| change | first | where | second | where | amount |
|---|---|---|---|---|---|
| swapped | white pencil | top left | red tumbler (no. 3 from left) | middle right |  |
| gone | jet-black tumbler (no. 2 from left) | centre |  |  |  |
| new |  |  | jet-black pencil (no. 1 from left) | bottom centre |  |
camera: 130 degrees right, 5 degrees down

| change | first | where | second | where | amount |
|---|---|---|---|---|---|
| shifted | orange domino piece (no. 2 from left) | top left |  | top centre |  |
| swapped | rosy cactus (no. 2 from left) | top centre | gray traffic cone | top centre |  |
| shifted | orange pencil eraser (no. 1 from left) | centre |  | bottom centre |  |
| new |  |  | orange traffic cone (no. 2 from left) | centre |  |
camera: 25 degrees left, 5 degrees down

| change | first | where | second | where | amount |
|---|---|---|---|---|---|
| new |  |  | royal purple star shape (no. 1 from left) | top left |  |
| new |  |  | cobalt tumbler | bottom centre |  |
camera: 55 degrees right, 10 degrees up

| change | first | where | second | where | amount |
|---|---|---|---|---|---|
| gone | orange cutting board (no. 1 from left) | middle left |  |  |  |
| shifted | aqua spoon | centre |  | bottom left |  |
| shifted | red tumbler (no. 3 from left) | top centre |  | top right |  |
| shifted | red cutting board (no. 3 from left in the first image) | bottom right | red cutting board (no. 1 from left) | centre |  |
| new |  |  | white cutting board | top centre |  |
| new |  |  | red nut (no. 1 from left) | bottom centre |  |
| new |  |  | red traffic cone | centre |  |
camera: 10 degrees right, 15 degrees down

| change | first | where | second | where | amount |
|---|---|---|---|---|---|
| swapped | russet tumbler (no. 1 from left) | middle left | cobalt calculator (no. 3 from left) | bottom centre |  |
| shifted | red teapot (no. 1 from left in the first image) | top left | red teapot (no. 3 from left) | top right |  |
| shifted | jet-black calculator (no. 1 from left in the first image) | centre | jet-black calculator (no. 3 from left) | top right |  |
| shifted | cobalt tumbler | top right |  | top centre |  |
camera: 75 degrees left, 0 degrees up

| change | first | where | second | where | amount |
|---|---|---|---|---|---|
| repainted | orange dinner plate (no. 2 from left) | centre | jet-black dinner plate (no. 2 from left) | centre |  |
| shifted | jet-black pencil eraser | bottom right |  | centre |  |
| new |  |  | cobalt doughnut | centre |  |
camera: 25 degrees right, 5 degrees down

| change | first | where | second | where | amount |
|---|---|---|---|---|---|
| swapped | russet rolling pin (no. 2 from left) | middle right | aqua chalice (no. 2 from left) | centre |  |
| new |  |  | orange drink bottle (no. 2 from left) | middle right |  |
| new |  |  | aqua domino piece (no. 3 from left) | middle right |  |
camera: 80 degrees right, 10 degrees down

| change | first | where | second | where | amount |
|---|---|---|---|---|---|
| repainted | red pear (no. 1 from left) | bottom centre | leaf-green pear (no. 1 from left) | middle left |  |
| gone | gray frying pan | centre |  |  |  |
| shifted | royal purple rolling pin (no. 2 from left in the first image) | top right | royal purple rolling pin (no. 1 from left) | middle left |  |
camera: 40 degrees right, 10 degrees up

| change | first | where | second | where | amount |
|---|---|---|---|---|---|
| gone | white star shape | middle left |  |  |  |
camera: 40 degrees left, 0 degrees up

**ASSIGNMENT**
The answer should consist of the lines from the first line of the entries through the line with "jet-black pencil (no.", copied exactly.

**SOLUTION FOR THIS TASK**
| change | first | where | second | where | amount |
|---|---|---|---|---|---|
| swapped | white pencil | top left | red tumbler (no. 3 from left) | middle right |  |
| gone | jet-black tumbler (no. 2 from left) | centre |  |  |  |
| new |  |  | jet-black pencil (no. 1 from left) | bottom centre |  |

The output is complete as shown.